*** Recorded information ***

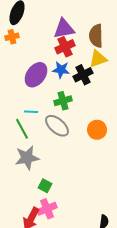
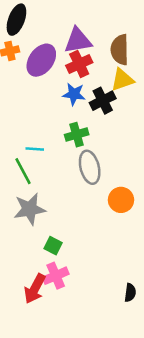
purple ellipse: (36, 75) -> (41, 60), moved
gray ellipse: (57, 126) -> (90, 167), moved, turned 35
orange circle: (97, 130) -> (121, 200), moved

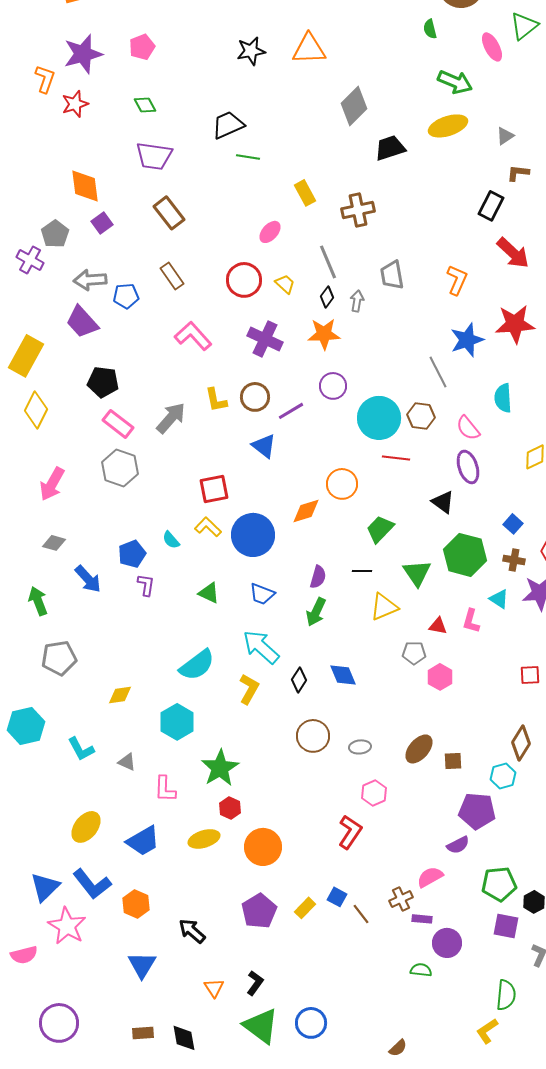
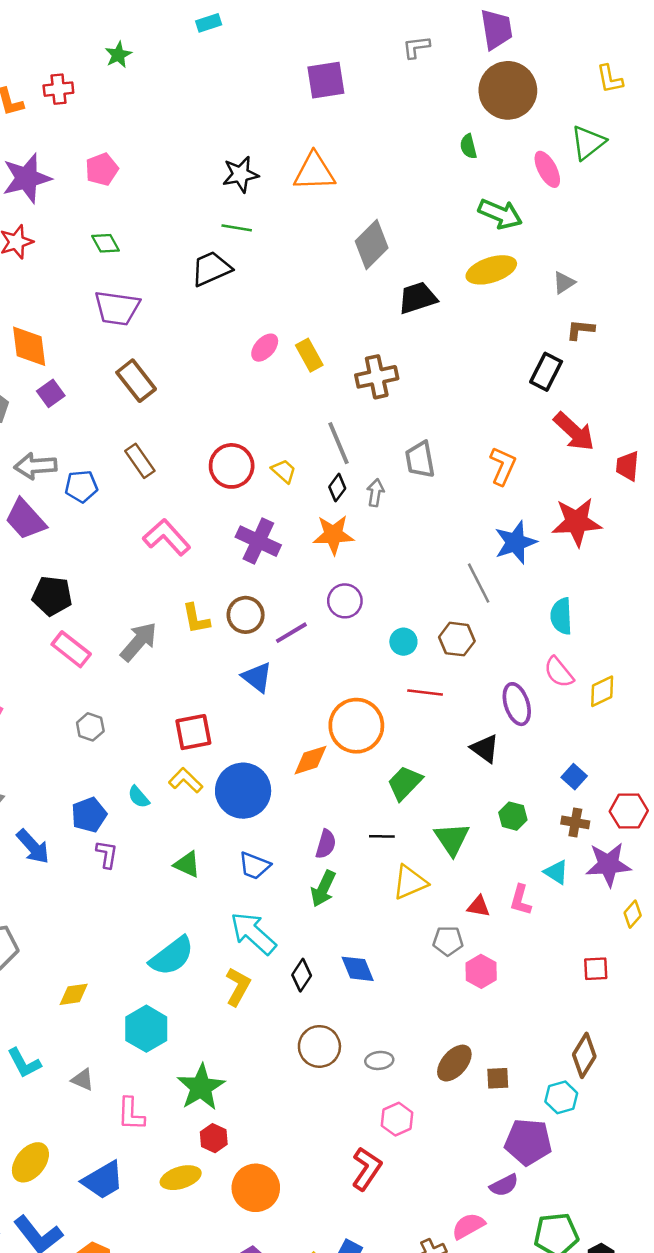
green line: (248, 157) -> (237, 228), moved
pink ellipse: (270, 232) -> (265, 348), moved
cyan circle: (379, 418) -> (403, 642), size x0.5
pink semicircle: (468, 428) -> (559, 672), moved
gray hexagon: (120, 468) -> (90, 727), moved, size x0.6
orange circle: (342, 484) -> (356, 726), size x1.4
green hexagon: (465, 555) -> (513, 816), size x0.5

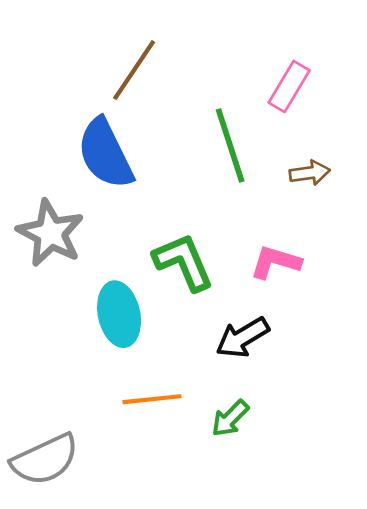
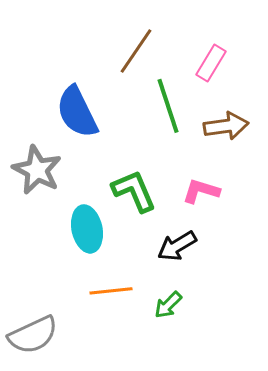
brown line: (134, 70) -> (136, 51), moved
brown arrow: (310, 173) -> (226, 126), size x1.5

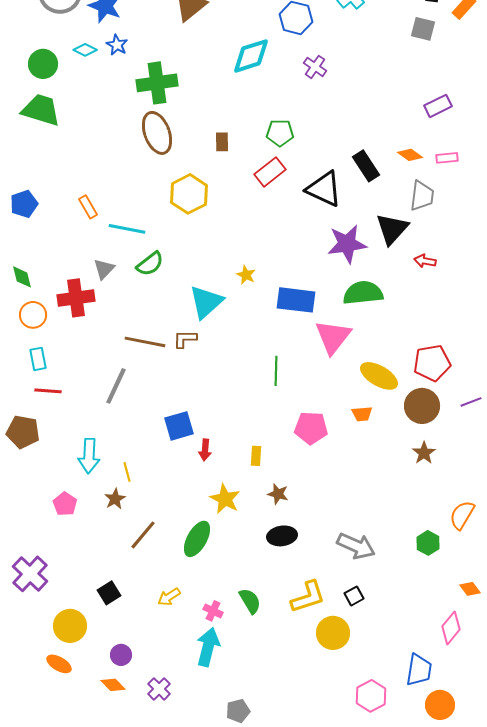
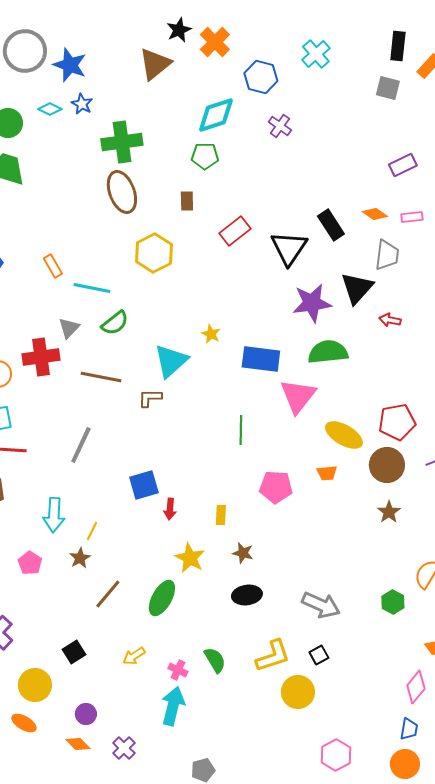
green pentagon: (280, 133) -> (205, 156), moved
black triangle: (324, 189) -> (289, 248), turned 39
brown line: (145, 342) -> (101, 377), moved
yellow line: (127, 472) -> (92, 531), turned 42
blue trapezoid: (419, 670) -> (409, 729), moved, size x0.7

*** End of Recorded information ***
*** Recorded information ***

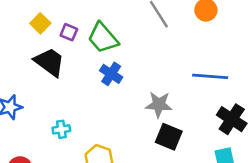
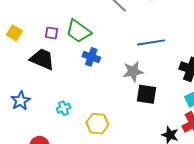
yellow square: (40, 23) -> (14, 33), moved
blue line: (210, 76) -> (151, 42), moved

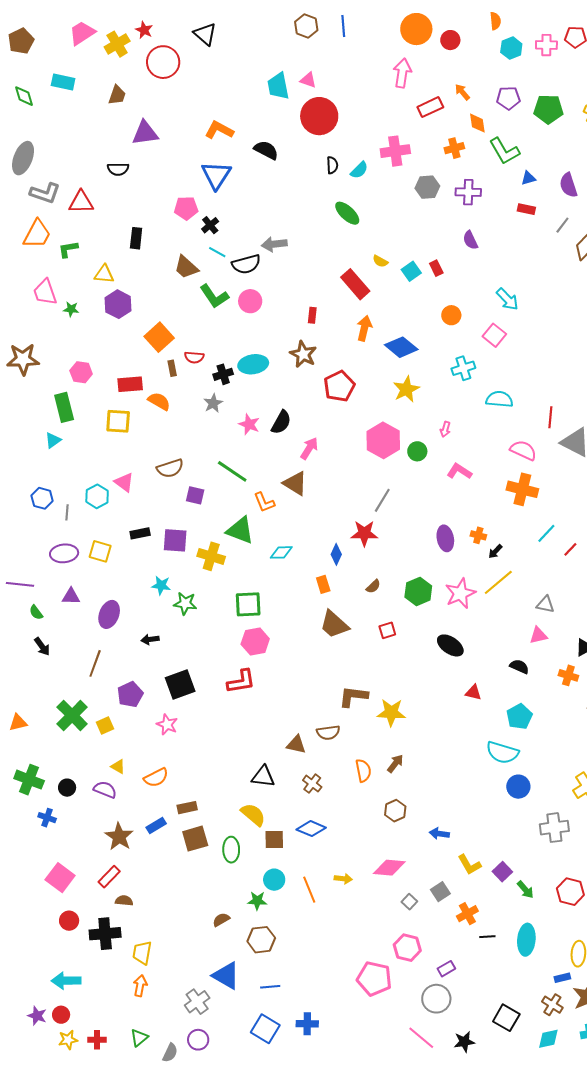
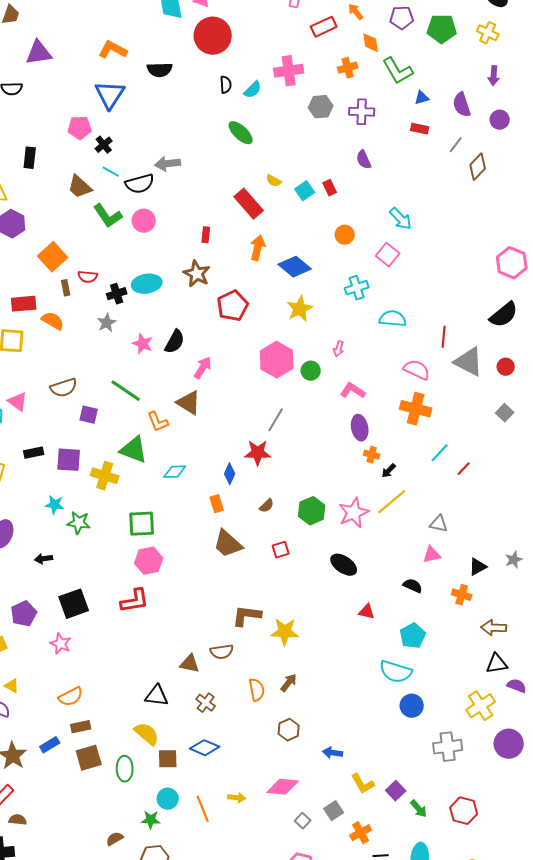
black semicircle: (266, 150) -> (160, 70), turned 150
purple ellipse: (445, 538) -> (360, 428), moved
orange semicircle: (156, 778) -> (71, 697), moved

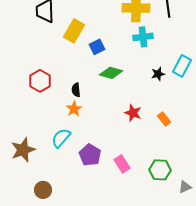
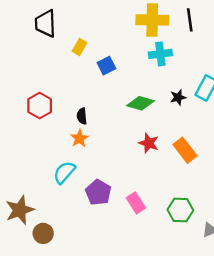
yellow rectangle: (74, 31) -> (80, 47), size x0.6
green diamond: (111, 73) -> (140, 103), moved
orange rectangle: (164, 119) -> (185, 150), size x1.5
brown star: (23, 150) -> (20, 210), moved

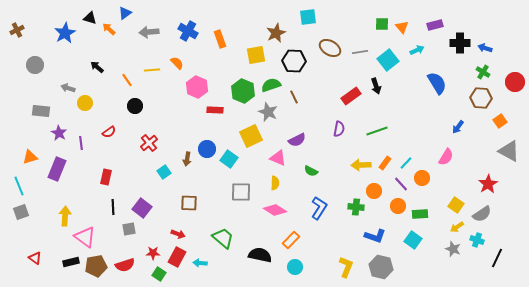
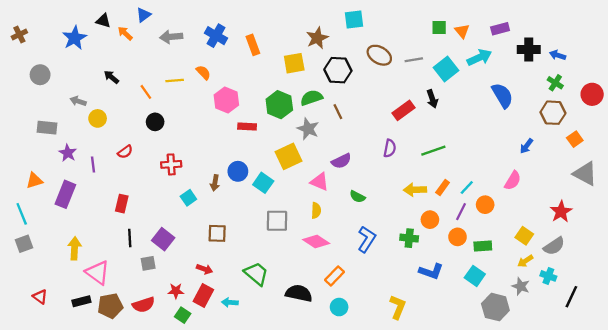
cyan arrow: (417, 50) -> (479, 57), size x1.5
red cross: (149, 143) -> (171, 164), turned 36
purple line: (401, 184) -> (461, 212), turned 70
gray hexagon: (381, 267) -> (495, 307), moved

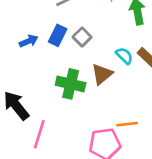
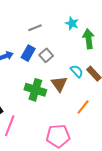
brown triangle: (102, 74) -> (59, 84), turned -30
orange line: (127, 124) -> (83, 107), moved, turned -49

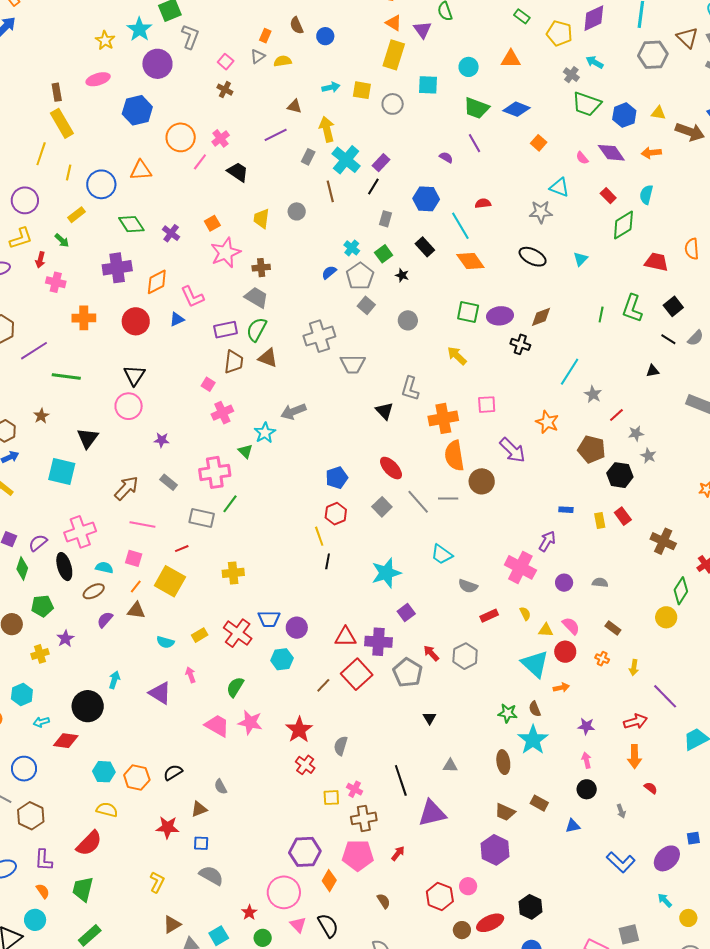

*** End of Recorded information ***

_Your task_.
What is needed is an exact copy of the lines above from the one with "yellow rectangle: (74, 31)" to the one with "brown triangle: (102, 74)", both ends kept, and nothing more; please leave the pictures out.

_Written solution_.
yellow rectangle: (74, 31) -> (80, 47), size x0.6
green diamond: (111, 73) -> (140, 103), moved
orange rectangle: (164, 119) -> (185, 150), size x1.5
brown star: (23, 150) -> (20, 210), moved

cyan arrow: (417, 50) -> (479, 57), size x1.5
red cross: (149, 143) -> (171, 164), turned 36
purple line: (401, 184) -> (461, 212), turned 70
gray hexagon: (381, 267) -> (495, 307), moved

brown triangle: (102, 74) -> (59, 84), turned -30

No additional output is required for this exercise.